Given records

[Start of section]

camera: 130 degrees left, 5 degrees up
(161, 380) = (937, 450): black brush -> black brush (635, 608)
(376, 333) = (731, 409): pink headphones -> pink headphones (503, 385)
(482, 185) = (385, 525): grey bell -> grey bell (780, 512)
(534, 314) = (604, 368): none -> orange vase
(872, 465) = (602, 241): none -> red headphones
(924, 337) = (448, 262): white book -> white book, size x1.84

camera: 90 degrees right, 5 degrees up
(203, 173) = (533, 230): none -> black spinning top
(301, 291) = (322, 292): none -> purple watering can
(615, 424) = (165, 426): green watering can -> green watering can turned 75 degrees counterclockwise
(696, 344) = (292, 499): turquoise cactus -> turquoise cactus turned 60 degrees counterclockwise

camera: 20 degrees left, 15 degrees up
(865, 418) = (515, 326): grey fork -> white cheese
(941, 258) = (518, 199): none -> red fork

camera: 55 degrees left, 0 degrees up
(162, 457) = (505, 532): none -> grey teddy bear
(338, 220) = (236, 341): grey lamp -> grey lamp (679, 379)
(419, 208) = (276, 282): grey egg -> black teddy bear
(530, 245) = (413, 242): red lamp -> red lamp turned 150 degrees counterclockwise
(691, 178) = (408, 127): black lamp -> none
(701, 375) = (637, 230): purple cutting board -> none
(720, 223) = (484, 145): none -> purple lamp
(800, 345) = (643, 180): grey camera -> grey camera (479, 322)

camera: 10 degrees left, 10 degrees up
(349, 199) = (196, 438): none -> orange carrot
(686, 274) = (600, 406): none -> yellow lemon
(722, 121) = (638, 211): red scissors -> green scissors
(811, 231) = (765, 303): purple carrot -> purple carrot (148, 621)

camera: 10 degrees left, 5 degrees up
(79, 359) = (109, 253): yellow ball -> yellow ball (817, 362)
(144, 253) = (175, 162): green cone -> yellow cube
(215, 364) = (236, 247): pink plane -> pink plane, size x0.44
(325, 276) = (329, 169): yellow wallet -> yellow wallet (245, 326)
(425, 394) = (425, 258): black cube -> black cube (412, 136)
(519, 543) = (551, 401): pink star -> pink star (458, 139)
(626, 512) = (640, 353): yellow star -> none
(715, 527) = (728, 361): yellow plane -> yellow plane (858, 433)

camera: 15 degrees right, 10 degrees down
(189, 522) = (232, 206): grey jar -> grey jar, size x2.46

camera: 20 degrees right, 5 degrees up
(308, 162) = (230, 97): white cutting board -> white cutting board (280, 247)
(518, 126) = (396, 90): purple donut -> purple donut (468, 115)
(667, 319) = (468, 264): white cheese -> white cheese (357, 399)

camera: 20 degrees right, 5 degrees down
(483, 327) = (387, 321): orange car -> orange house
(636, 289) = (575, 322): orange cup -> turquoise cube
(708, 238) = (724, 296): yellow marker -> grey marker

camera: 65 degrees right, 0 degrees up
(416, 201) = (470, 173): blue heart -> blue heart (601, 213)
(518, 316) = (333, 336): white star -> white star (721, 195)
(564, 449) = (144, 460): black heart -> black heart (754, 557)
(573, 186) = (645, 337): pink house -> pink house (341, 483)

[End of section]

Work to complete
From the records above, copy out the line with "(800, 345) = (643, 180): grey", the line with "camera: 10 degrees left, 5 degrees up", and every line between them, word for word.

Solved problem
(800, 345) = (643, 180): grey camera -> grey camera (479, 322)

camera: 10 degrees left, 10 degrees up
(349, 199) = (196, 438): none -> orange carrot
(686, 274) = (600, 406): none -> yellow lemon
(722, 121) = (638, 211): red scissors -> green scissors
(811, 231) = (765, 303): purple carrot -> purple carrot (148, 621)

camera: 10 degrees left, 5 degrees up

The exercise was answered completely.